* Work task *
Please copy exactly the lines from the one containing "- → słuchawki (brązowy) (no. 2 from left)" to the end of the entries, both included, and nothing else. Omit every picture.

[Material supplied — start]

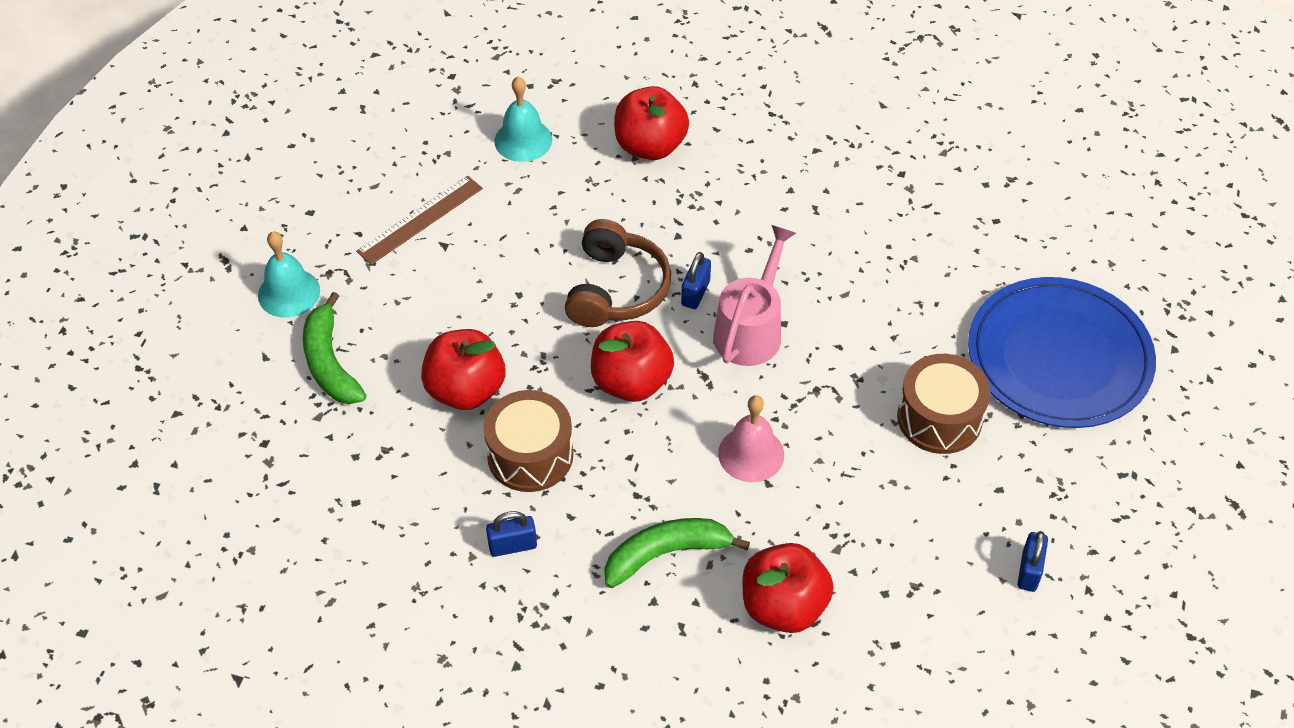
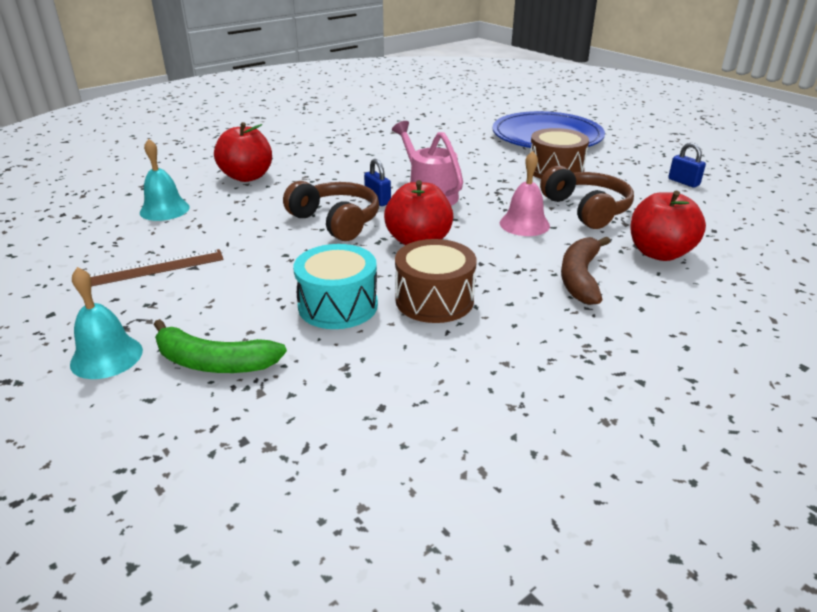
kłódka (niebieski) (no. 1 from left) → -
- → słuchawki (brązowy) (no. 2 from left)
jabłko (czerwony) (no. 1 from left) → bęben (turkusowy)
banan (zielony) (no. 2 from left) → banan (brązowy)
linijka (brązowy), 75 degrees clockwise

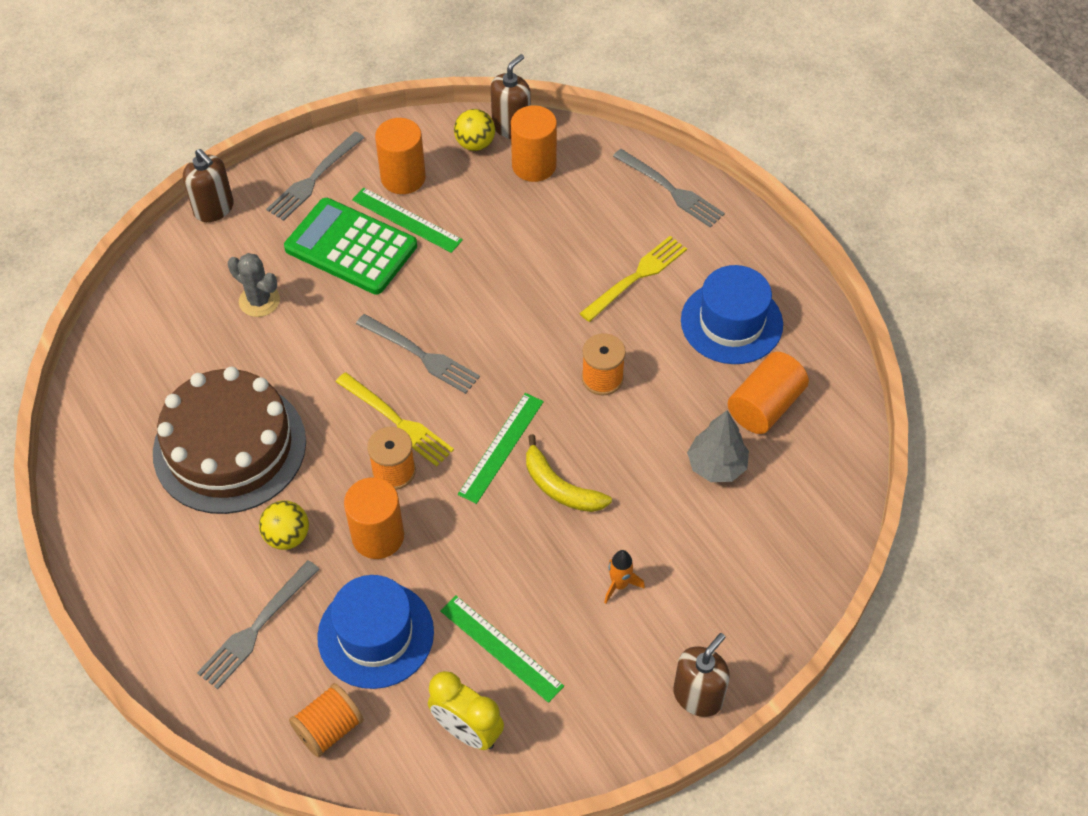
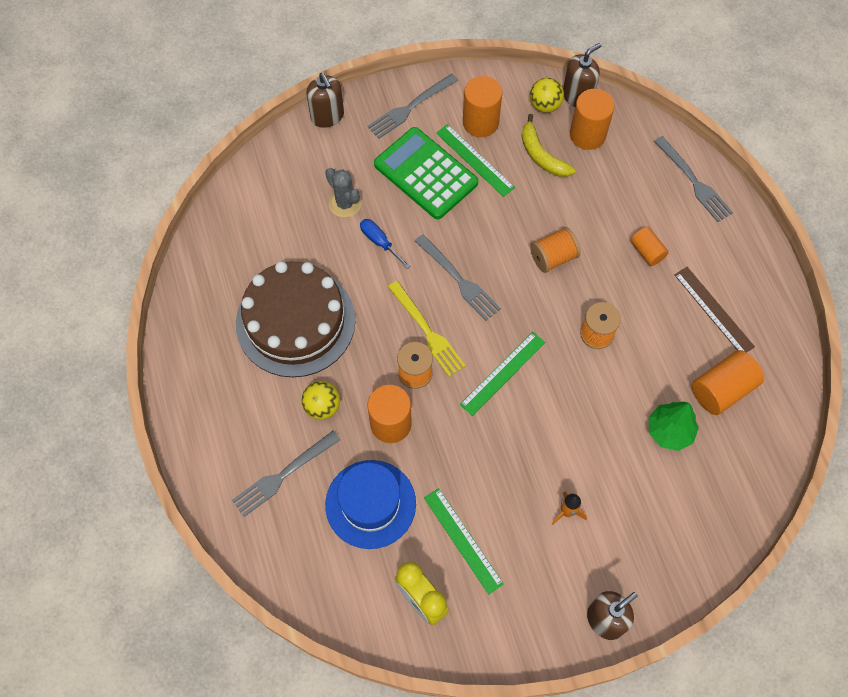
- → śrubokręt (niebieski)
szpulka (pomarańczowy) (no. 1 from left in the first image) → szpulka (pomarańczowy) (no. 2 from left), shifted
banan (żółty), shifted
widelec (żółty) (no. 2 from left) → walec (pomarańczowy) (no. 4 from left)
kapelusz (niebieski) (no. 2 from left) → linijka (brązowy)
drzewko (szary) → drzewko (zielony)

[Material supplied — finish]

* Expected answer *
- → słuchawki (brązowy) (no. 2 from left)
jabłko (czerwony) (no. 1 from left) → bęben (turkusowy)
banan (zielony) (no. 2 from left) → banan (brązowy)
linijka (brązowy), 75 degrees clockwise

- → śrubokręt (niebieski)
szpulka (pomarańczowy) (no. 1 from left in the first image) → szpulka (pomarańczowy) (no. 2 from left), shifted
banan (żółty), shifted
widelec (żółty) (no. 2 from left) → walec (pomarańczowy) (no. 4 from left)
kapelusz (niebieski) (no. 2 from left) → linijka (brązowy)
drzewko (szary) → drzewko (zielony)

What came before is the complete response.